:: WORK INSTRUCTION ::
Reproduce the records below exactly, leaving out any pictures.

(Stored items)
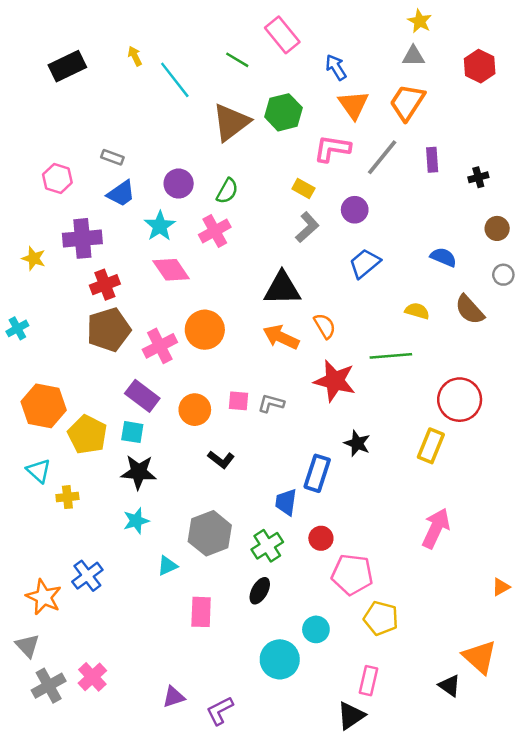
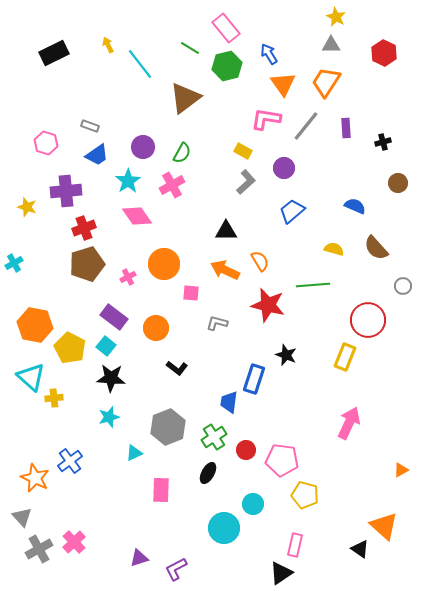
green hexagon: (283, 112) -> (227, 66), moved
gray circle: (503, 275) -> (403, 286), moved
black triangle: (282, 288) -> (226, 231), size x0.7
pink cross: (160, 346) -> (128, 277), size x0.6
pink square: (239, 401) -> (191, 293), moved
cyan square: (132, 432) -> (106, 346), turned 30
cyan triangle: (39, 471) -> (31, 377), size x1.4
red circle: (321, 538) -> (246, 450), moved

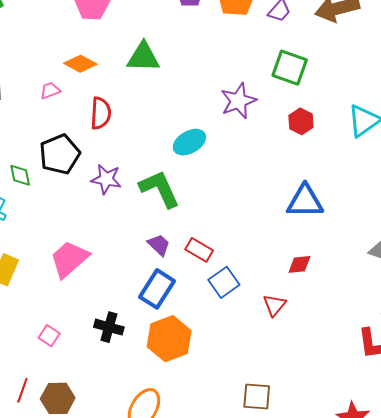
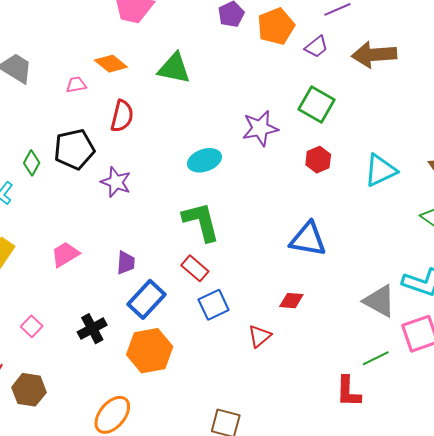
green diamond: (20, 175) -> (32, 163), turned 30
green L-shape: (160, 189) -> (201, 222), moved
purple trapezoid: (159, 245) -> (126, 263), moved, turned 40
pink trapezoid: (69, 259) -> (65, 254), size x0.7
black cross: (109, 327) -> (92, 329), turned 36

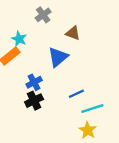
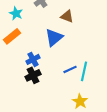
cyan star: (19, 39) -> (16, 13), moved
cyan line: (92, 109) -> (84, 71), moved, turned -60

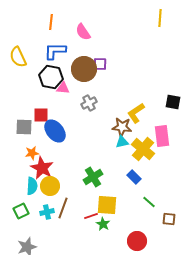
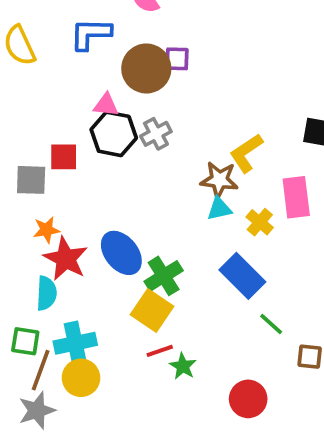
black hexagon: (51, 77) -> (114, 134), moved
blue ellipse: (55, 131) -> (121, 253), moved
yellow cross: (143, 149) -> (260, 222), size x0.6
blue rectangle: (134, 177) -> (242, 276), size x1.6
yellow circle: (50, 186) -> (81, 378), moved
yellow square: (107, 205) -> (152, 311), moved, turned 30
brown line: (63, 208) -> (41, 370), moved
green square: (21, 211) -> (25, 341), turned 35
cyan cross: (47, 212) -> (75, 343), size x1.5

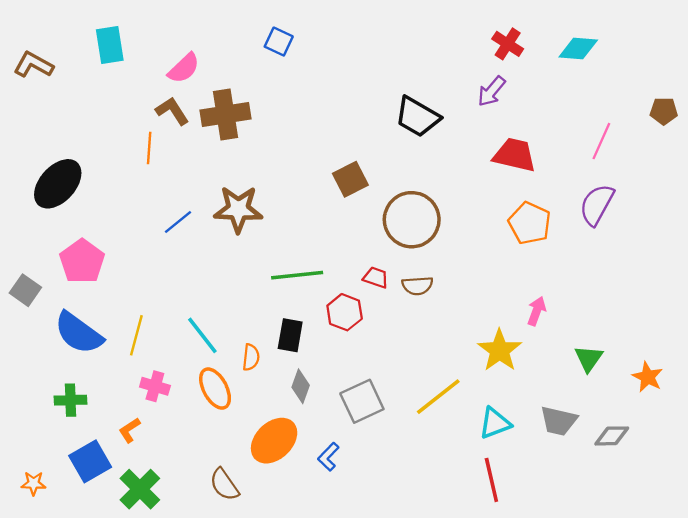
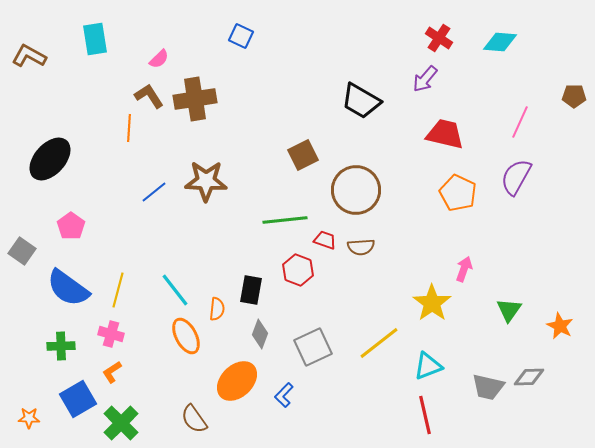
pink semicircle: (184, 68) -> (159, 59), size x0.7
pink pentagon: (82, 261) -> (71, 226), size x0.7
green line: (297, 275) -> (285, 220), moved
pink cross: (155, 386) -> (111, 334), moved
gray trapezoid: (559, 421) -> (488, 387), moved

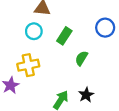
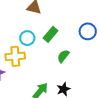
cyan circle: (34, 31) -> (27, 38), moved

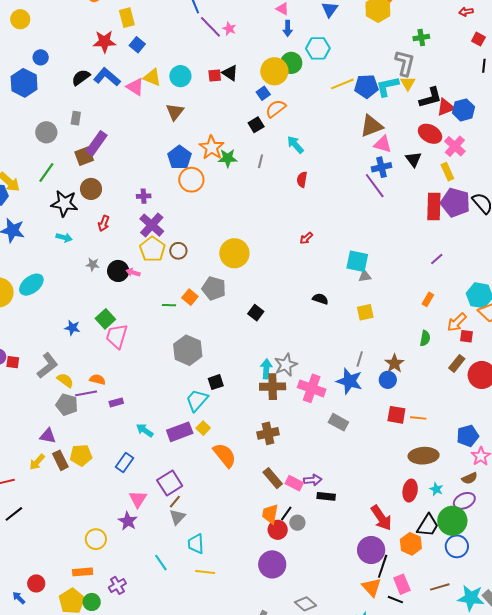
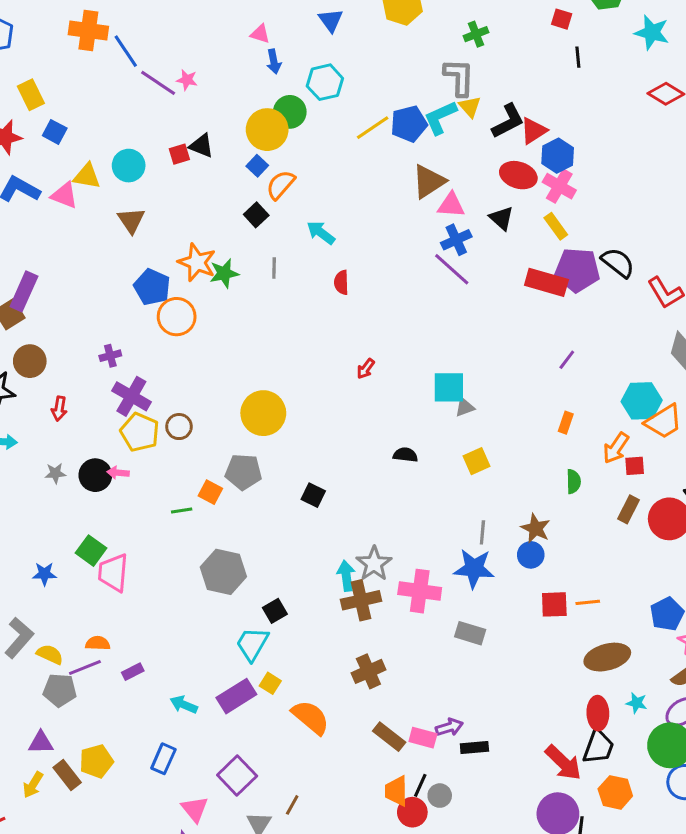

:: RESPONSE TO THE TASK ::
green hexagon: (283, 112) -> (227, 66), moved
gray circle: (503, 275) -> (403, 286), moved
black triangle: (282, 288) -> (226, 231), size x0.7
pink cross: (160, 346) -> (128, 277), size x0.6
pink square: (239, 401) -> (191, 293), moved
cyan square: (132, 432) -> (106, 346), turned 30
cyan triangle: (39, 471) -> (31, 377), size x1.4
red circle: (321, 538) -> (246, 450), moved

green diamond: (20, 175) -> (32, 163), turned 30
green L-shape: (160, 189) -> (201, 222), moved
purple trapezoid: (159, 245) -> (126, 263), moved, turned 40
pink trapezoid: (69, 259) -> (65, 254), size x0.7
black cross: (109, 327) -> (92, 329), turned 36

cyan star: (19, 39) -> (16, 13), moved
cyan line: (92, 109) -> (84, 71), moved, turned -60

black hexagon: (51, 77) -> (114, 134), moved
blue ellipse: (55, 131) -> (121, 253), moved
yellow cross: (143, 149) -> (260, 222), size x0.6
blue rectangle: (134, 177) -> (242, 276), size x1.6
yellow circle: (50, 186) -> (81, 378), moved
yellow square: (107, 205) -> (152, 311), moved, turned 30
brown line: (63, 208) -> (41, 370), moved
green square: (21, 211) -> (25, 341), turned 35
cyan cross: (47, 212) -> (75, 343), size x1.5

pink semicircle: (184, 68) -> (159, 59), size x0.7
pink pentagon: (82, 261) -> (71, 226), size x0.7
green line: (297, 275) -> (285, 220), moved
pink cross: (155, 386) -> (111, 334), moved
gray trapezoid: (559, 421) -> (488, 387), moved

cyan circle: (34, 31) -> (27, 38), moved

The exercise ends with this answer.